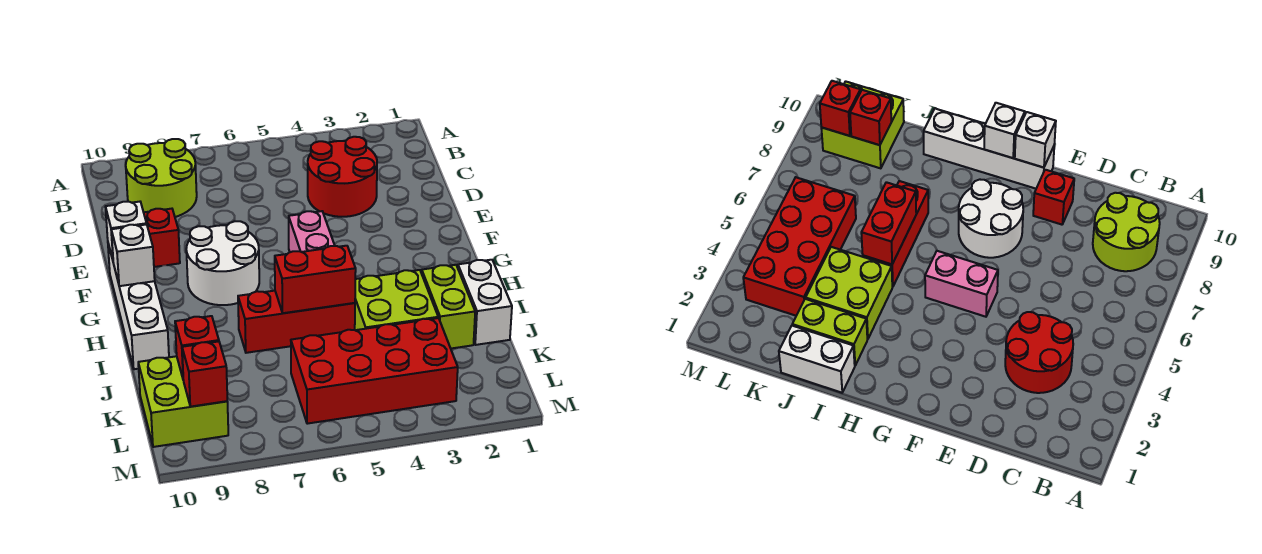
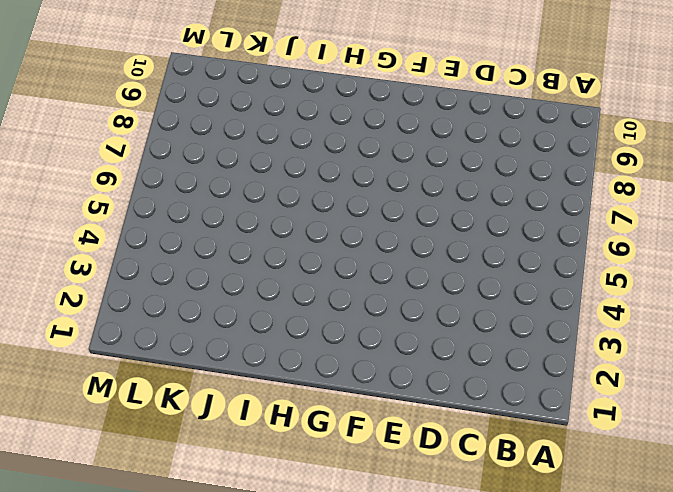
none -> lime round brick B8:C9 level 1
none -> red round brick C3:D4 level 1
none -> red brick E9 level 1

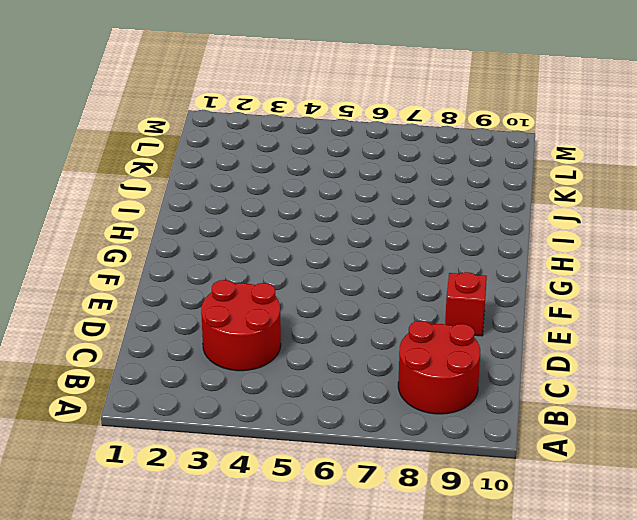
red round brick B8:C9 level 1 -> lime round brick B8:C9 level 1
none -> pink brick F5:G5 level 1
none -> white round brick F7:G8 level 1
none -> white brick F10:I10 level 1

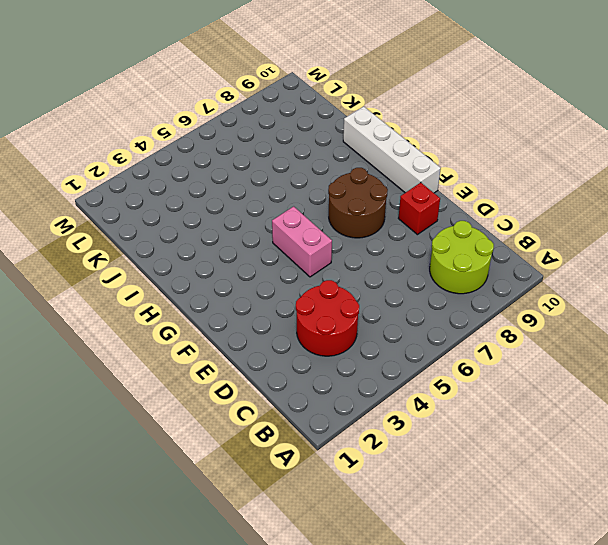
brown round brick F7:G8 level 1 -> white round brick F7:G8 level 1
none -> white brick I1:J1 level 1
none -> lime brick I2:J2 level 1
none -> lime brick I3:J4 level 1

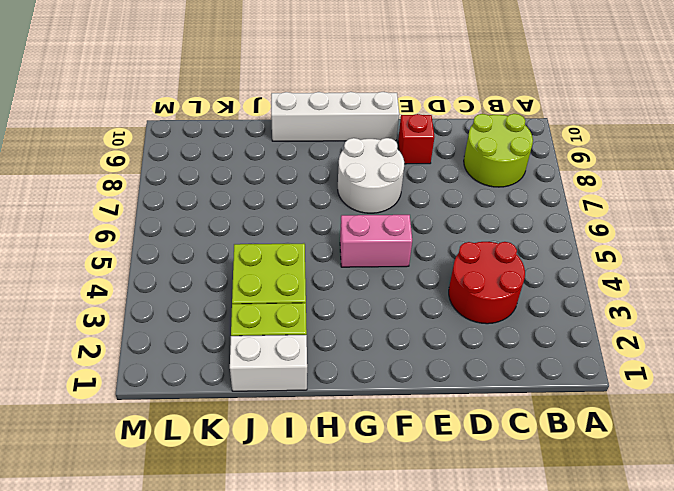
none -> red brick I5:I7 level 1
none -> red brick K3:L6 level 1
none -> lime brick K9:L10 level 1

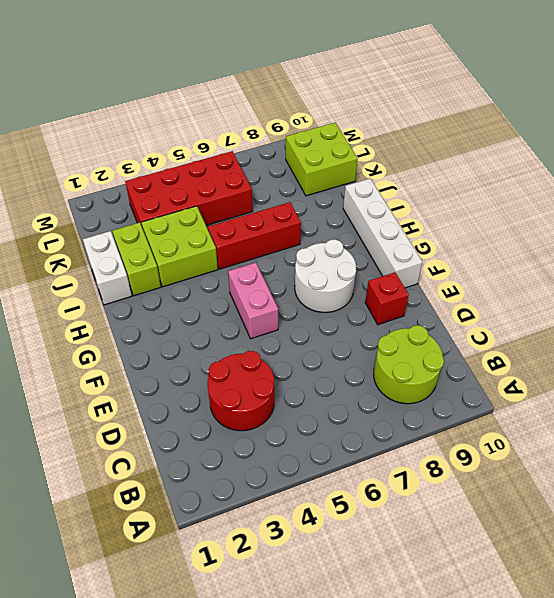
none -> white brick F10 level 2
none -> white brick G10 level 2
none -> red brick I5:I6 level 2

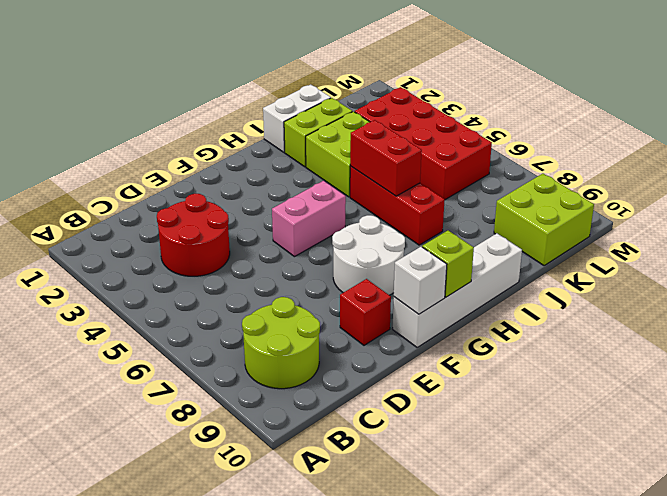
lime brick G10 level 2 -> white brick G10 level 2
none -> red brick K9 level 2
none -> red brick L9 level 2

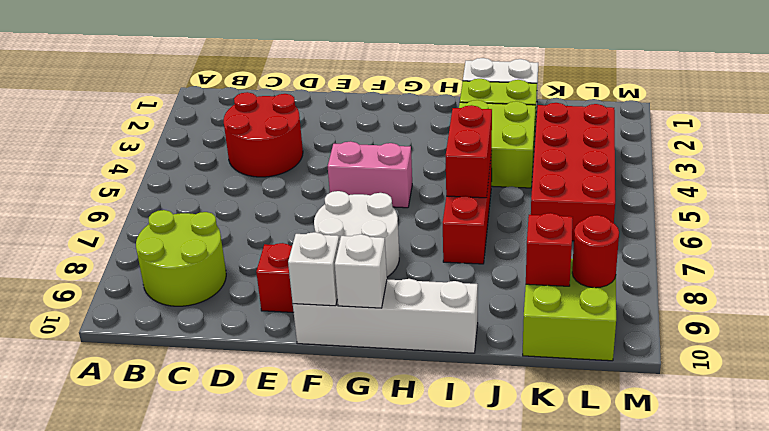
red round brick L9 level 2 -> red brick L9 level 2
= = =
**WORK TO BE COMPLETED:** The entries above need to be repeated in full, word for word. Skip the images.

**RESULT OF THE TASK:**
none -> lime round brick B8:C9 level 1
none -> red round brick C3:D4 level 1
none -> red brick E9 level 1

red round brick B8:C9 level 1 -> lime round brick B8:C9 level 1
none -> pink brick F5:G5 level 1
none -> white round brick F7:G8 level 1
none -> white brick F10:I10 level 1

brown round brick F7:G8 level 1 -> white round brick F7:G8 level 1
none -> white brick I1:J1 level 1
none -> lime brick I2:J2 level 1
none -> lime brick I3:J4 level 1

none -> red brick I5:I7 level 1
none -> red brick K3:L6 level 1
none -> lime brick K9:L10 level 1

none -> white brick F10 level 2
none -> white brick G10 level 2
none -> red brick I5:I6 level 2

lime brick G10 level 2 -> white brick G10 level 2
none -> red brick K9 level 2
none -> red brick L9 level 2

red round brick L9 level 2 -> red brick L9 level 2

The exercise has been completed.